▶ [Prompt]
Exact copy without images: repeat every entry as written.
* * * * * * * * *
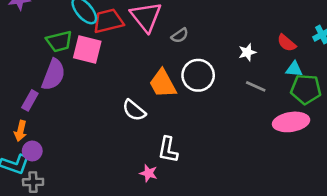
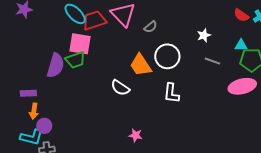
green trapezoid: (59, 41) -> (75, 60), moved
red semicircle: (287, 43) -> (241, 15), moved
purple rectangle: (30, 100) -> (28, 93), moved, turned 63
white L-shape: (168, 150) -> (171, 93), moved

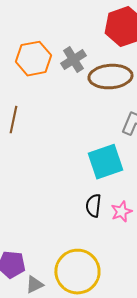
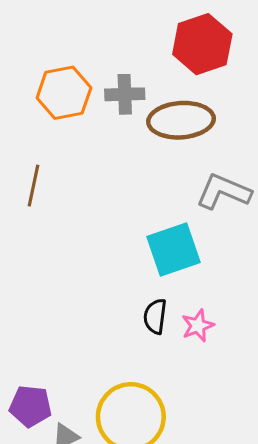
gray cross: (73, 60) -> (125, 94), turned 30

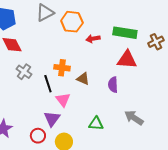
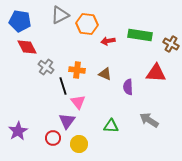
brown cross: (156, 42) -> (171, 44), turned -35
red triangle: (127, 60) -> (156, 73), moved
gray cross: (24, 72) -> (46, 67), moved
brown triangle: (83, 79) -> (105, 74), moved

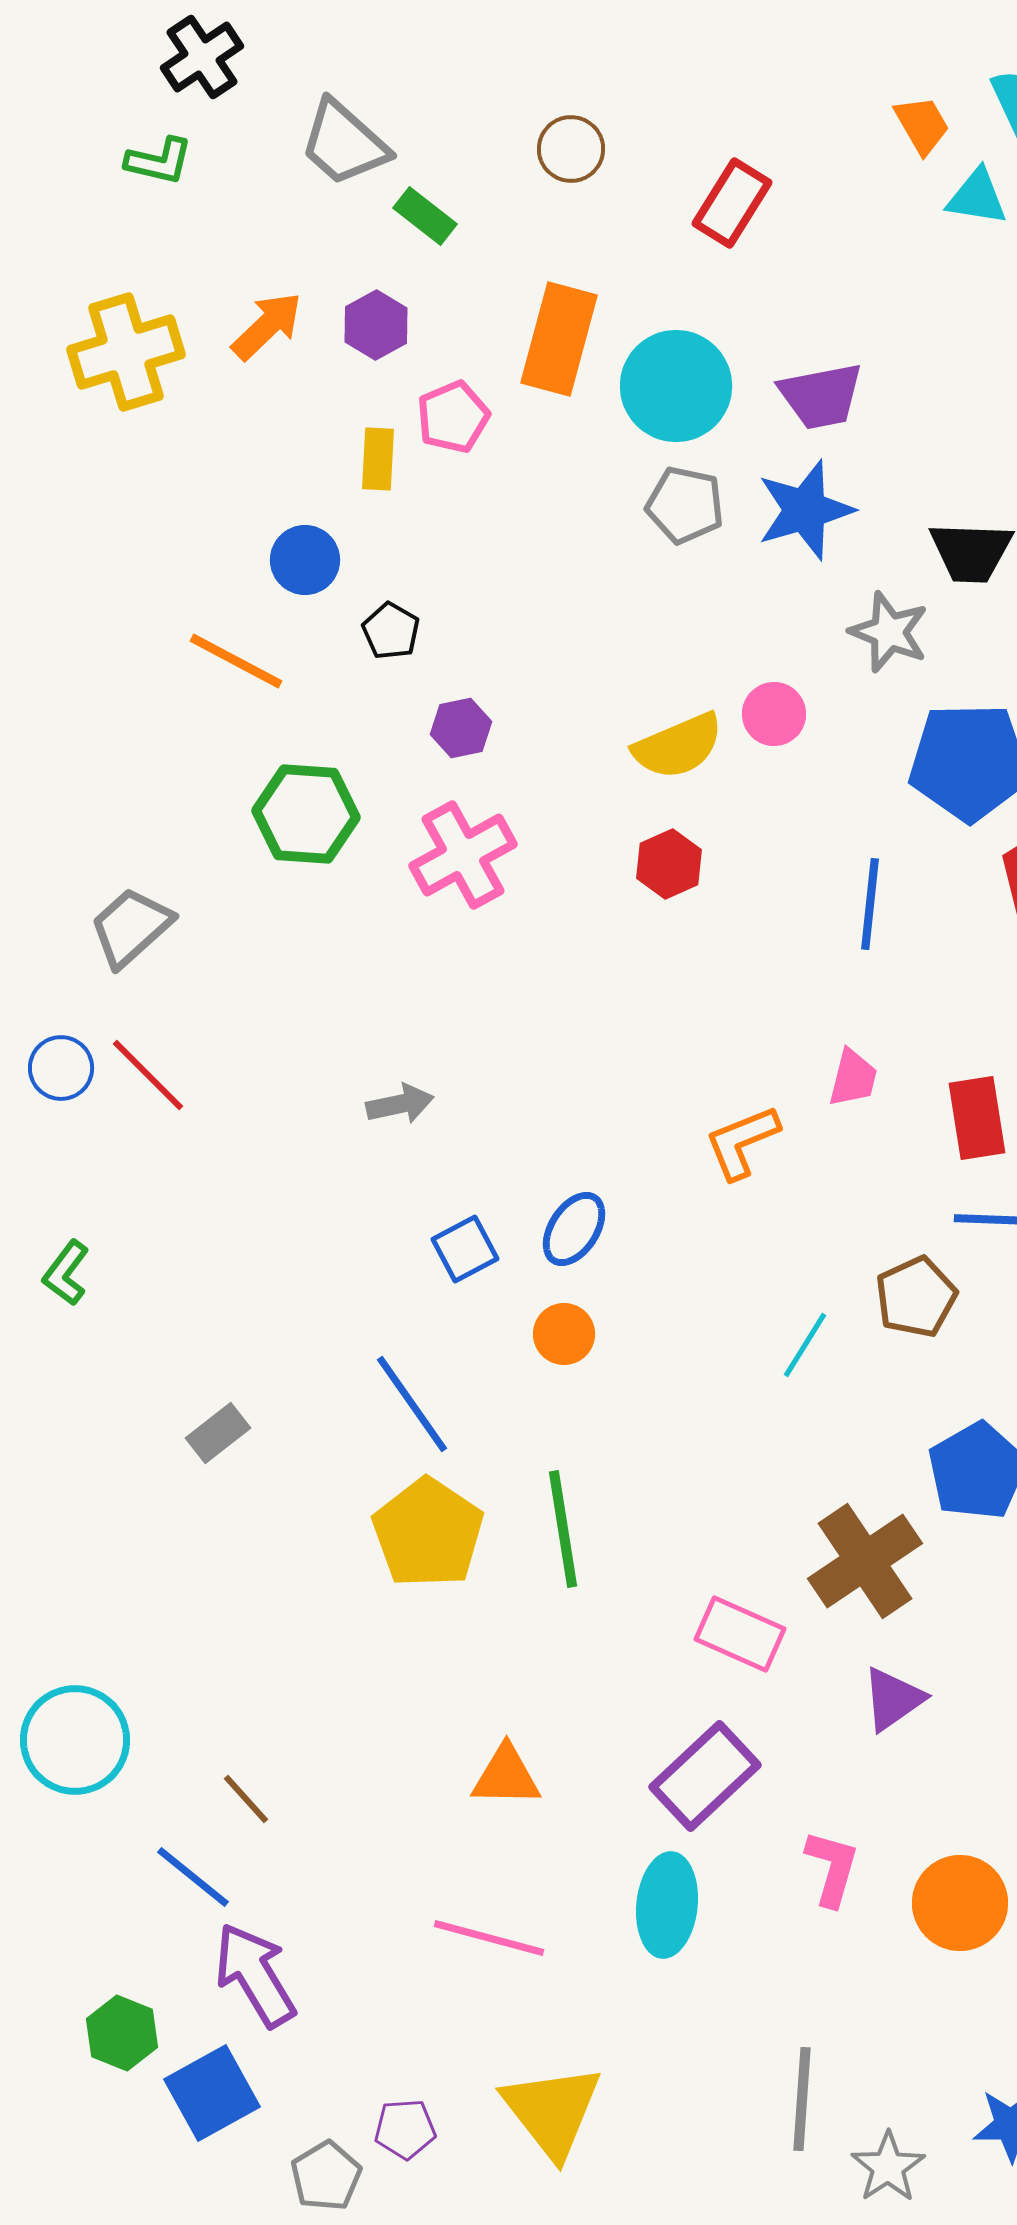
* * * * * * * * *
▶ [Answer to this problem]
green trapezoid: (59, 41) -> (75, 60), moved
red semicircle: (287, 43) -> (241, 15), moved
purple rectangle: (30, 100) -> (28, 93), moved, turned 63
white L-shape: (168, 150) -> (171, 93), moved

gray cross: (73, 60) -> (125, 94), turned 30

brown cross: (156, 42) -> (171, 44), turned -35
red triangle: (127, 60) -> (156, 73), moved
gray cross: (24, 72) -> (46, 67), moved
brown triangle: (83, 79) -> (105, 74), moved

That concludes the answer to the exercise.